══ AVAILABLE RECORDS

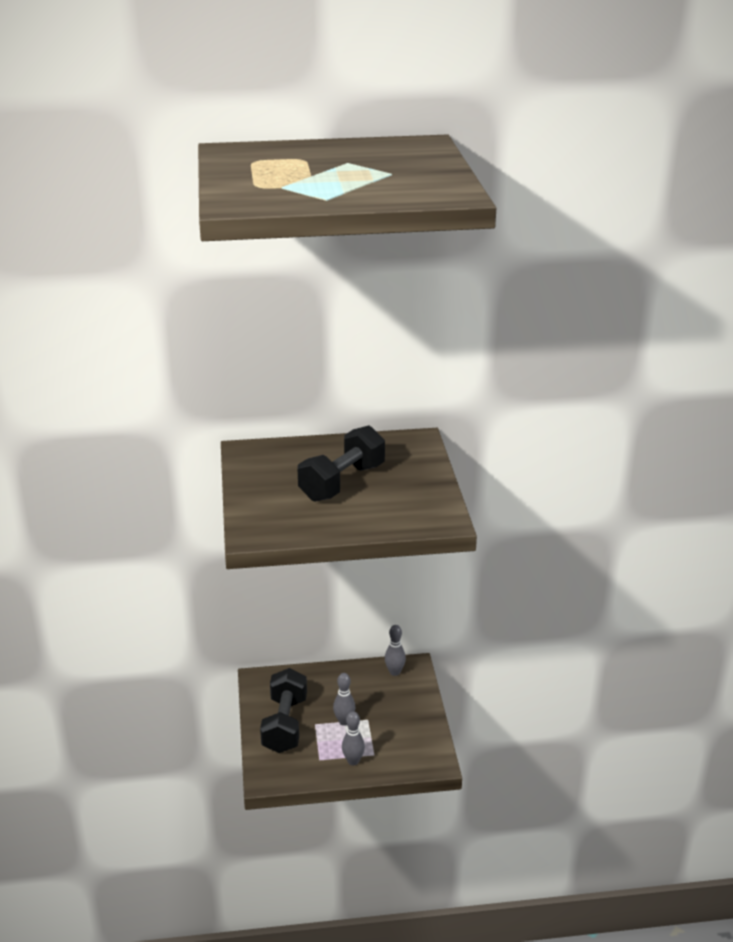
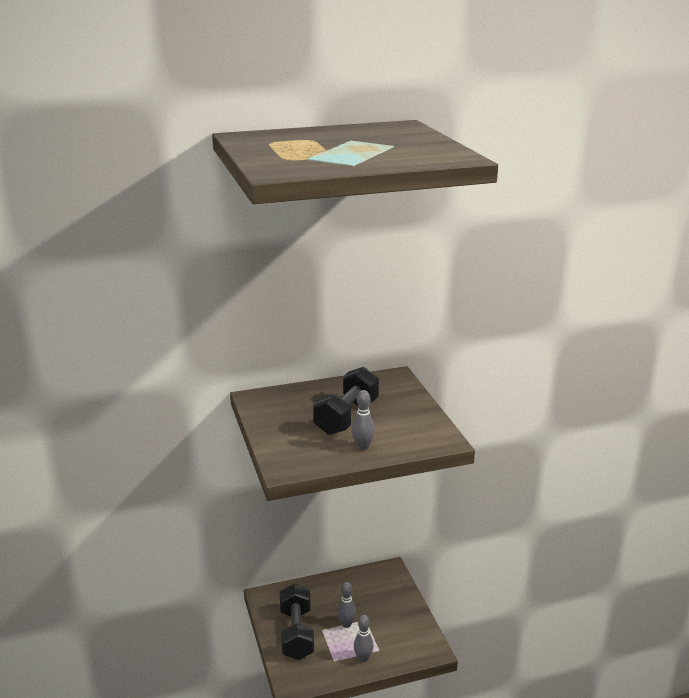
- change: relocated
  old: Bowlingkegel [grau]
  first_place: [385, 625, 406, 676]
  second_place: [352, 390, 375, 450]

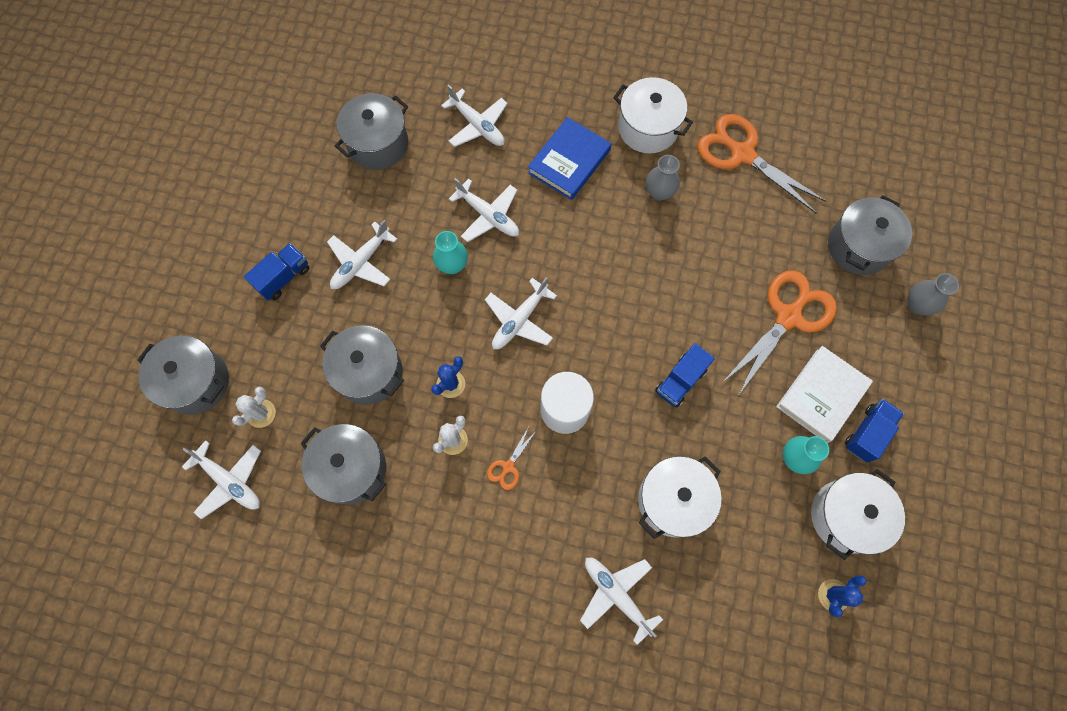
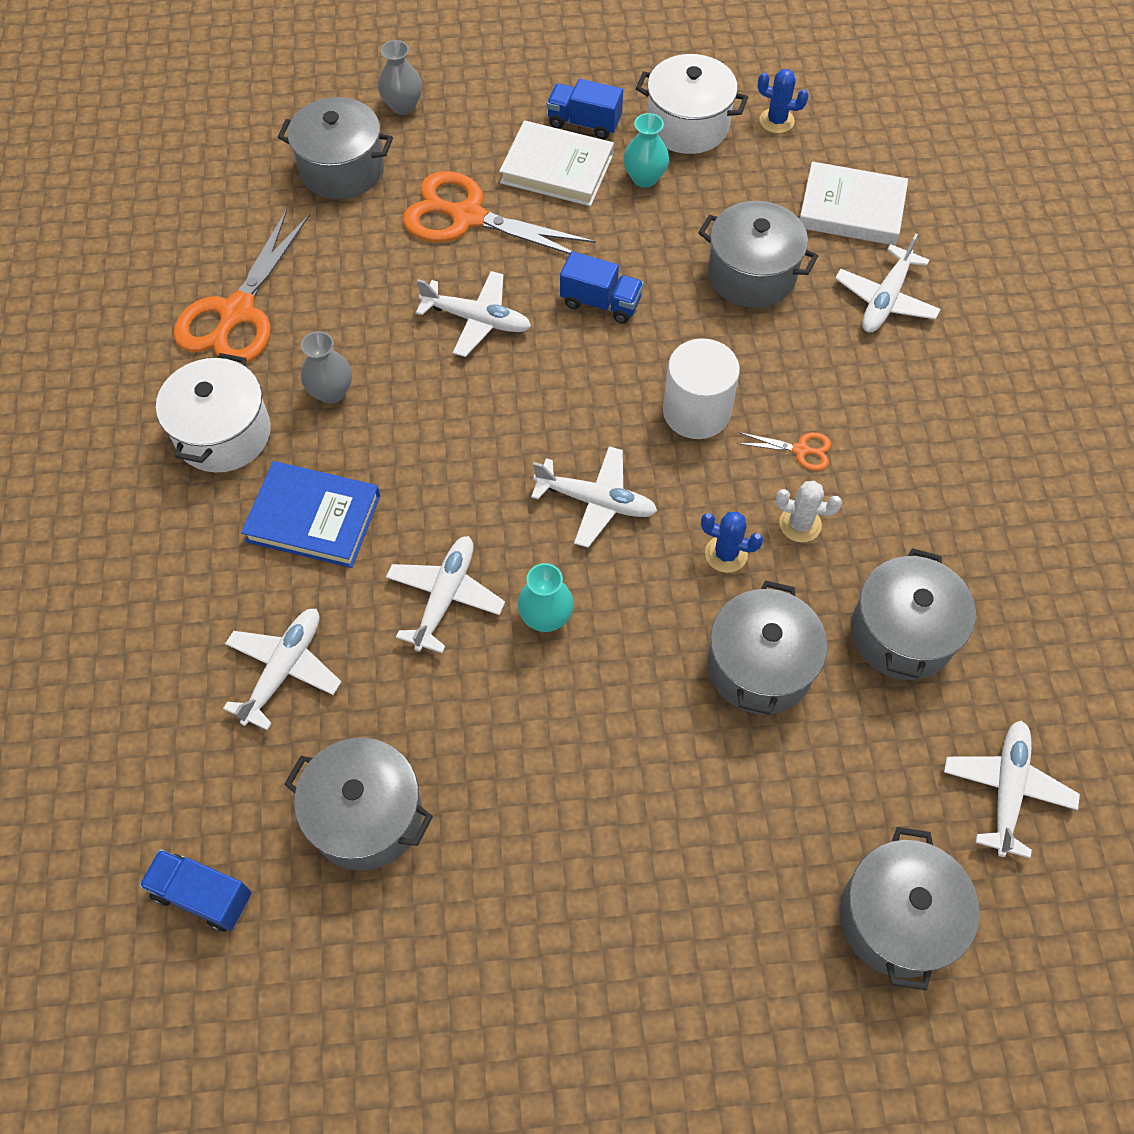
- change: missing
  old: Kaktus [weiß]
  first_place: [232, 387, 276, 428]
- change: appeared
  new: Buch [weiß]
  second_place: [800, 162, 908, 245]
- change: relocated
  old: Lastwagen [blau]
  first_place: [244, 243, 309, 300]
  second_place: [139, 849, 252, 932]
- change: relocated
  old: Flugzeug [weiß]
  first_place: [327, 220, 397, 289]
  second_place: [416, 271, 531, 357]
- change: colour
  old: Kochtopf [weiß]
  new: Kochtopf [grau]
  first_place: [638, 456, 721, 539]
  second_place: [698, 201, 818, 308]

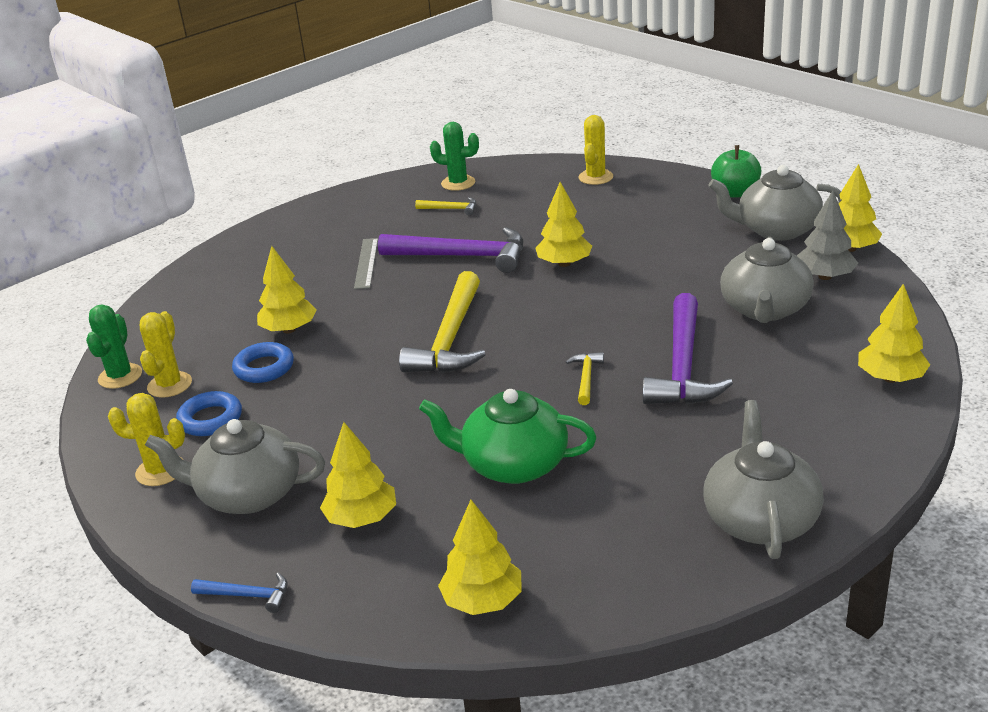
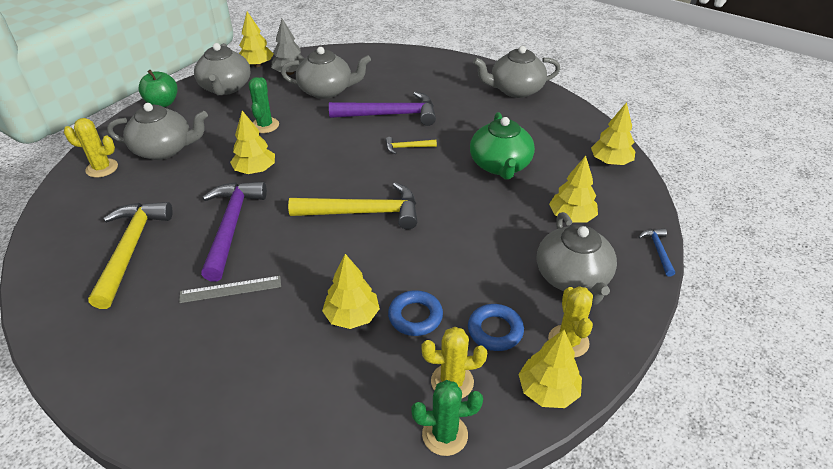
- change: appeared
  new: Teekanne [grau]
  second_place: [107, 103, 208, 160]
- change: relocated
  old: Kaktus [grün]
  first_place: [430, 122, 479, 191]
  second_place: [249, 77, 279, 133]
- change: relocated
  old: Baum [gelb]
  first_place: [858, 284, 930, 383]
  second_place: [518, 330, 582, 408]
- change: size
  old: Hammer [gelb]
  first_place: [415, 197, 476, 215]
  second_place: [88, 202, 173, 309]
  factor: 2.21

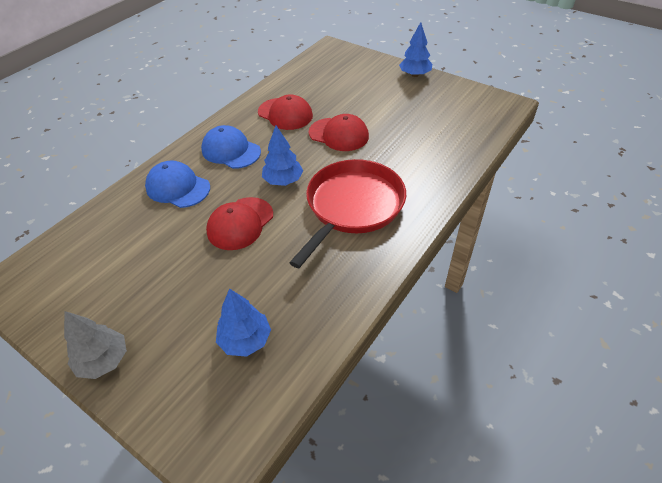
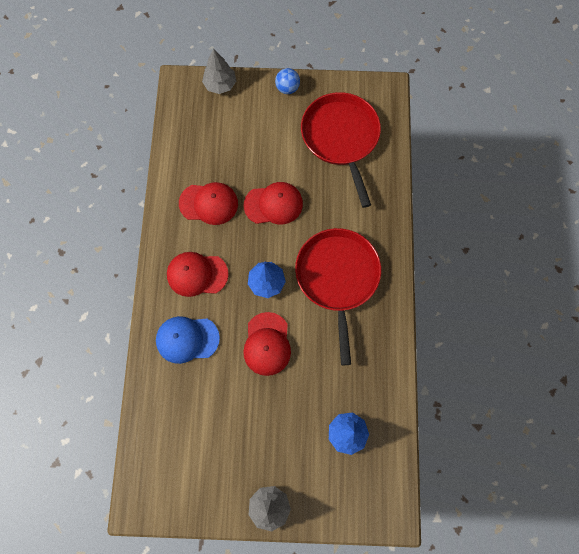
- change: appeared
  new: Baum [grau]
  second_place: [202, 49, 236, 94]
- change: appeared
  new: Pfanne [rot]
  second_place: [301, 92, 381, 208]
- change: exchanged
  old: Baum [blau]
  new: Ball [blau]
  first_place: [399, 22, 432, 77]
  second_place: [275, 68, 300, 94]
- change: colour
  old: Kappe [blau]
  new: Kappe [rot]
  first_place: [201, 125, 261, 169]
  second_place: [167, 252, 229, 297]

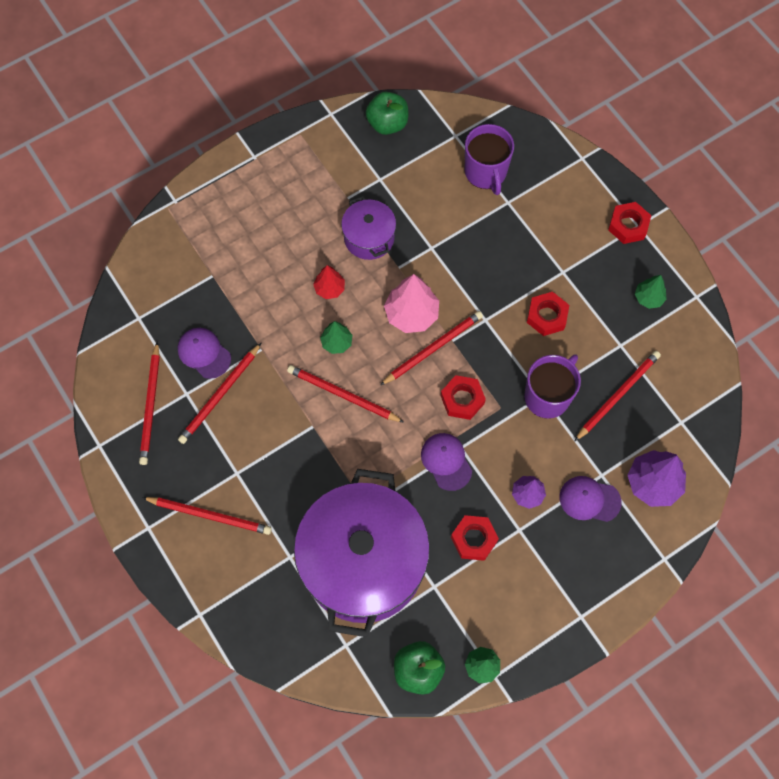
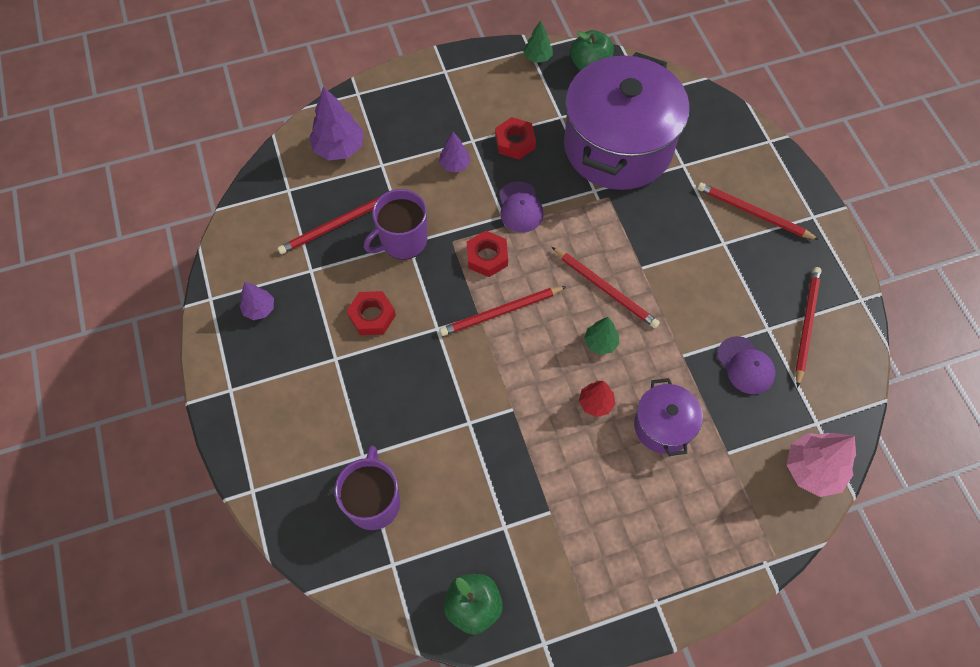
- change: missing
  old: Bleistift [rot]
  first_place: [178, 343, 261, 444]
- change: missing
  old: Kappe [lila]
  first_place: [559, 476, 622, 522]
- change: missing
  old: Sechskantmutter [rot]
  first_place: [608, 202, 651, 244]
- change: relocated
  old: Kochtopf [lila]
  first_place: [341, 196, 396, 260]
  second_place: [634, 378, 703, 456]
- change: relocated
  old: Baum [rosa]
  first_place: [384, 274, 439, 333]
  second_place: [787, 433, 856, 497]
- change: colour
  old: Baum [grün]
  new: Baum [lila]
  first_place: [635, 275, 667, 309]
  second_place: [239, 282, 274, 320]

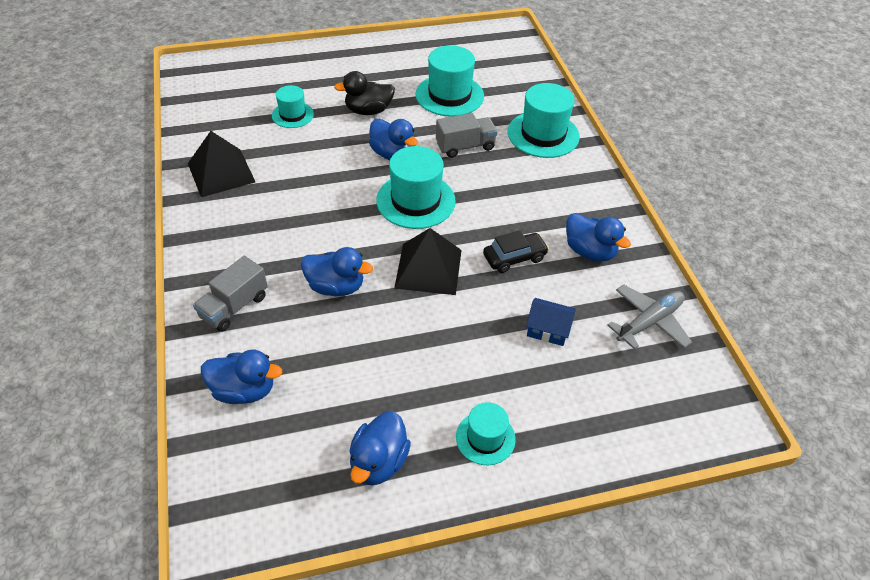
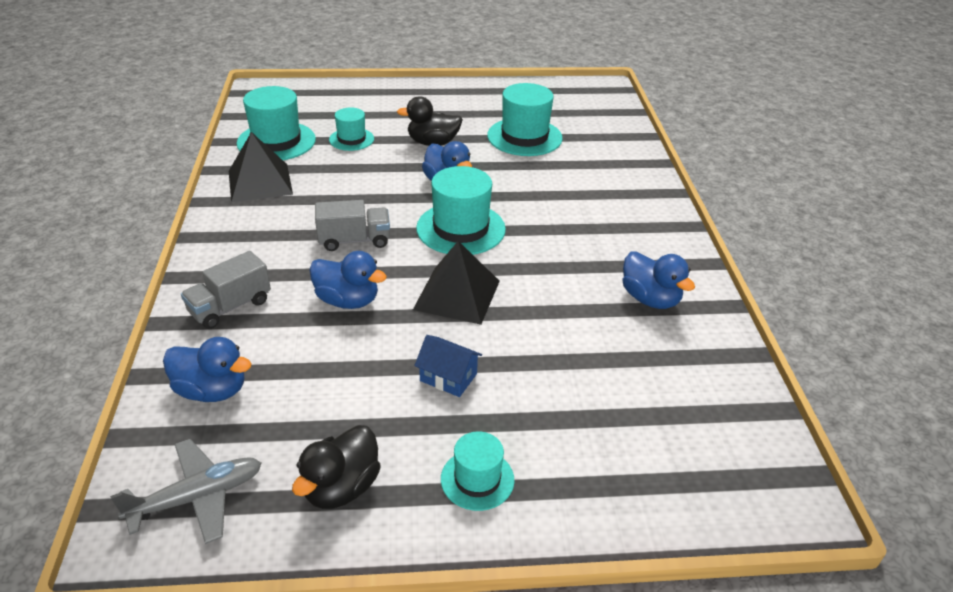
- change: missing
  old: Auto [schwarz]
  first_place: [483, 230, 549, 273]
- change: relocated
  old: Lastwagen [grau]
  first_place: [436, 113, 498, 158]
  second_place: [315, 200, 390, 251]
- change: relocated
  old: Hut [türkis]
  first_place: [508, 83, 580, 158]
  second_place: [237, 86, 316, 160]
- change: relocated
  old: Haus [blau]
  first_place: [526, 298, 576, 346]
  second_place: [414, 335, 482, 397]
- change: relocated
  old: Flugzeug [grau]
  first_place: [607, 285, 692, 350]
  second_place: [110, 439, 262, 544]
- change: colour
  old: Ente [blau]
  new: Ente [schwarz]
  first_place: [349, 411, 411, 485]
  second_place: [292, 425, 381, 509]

════

• TASK DIRECTIONS: Once you have returned the line containing "old: Flugzeug [weiß]", stop; begin at the first line of the material, keep each line exact, and skip the pictures.

• TASK RESULT:
- change: relocated
  old: Bowlingkegel [grau]
  first_place: [385, 625, 406, 676]
  second_place: [352, 390, 375, 450]

- change: missing
  old: Kaktus [weiß]
  first_place: [232, 387, 276, 428]
- change: appeared
  new: Buch [weiß]
  second_place: [800, 162, 908, 245]
- change: relocated
  old: Lastwagen [blau]
  first_place: [244, 243, 309, 300]
  second_place: [139, 849, 252, 932]
- change: relocated
  old: Flugzeug [weiß]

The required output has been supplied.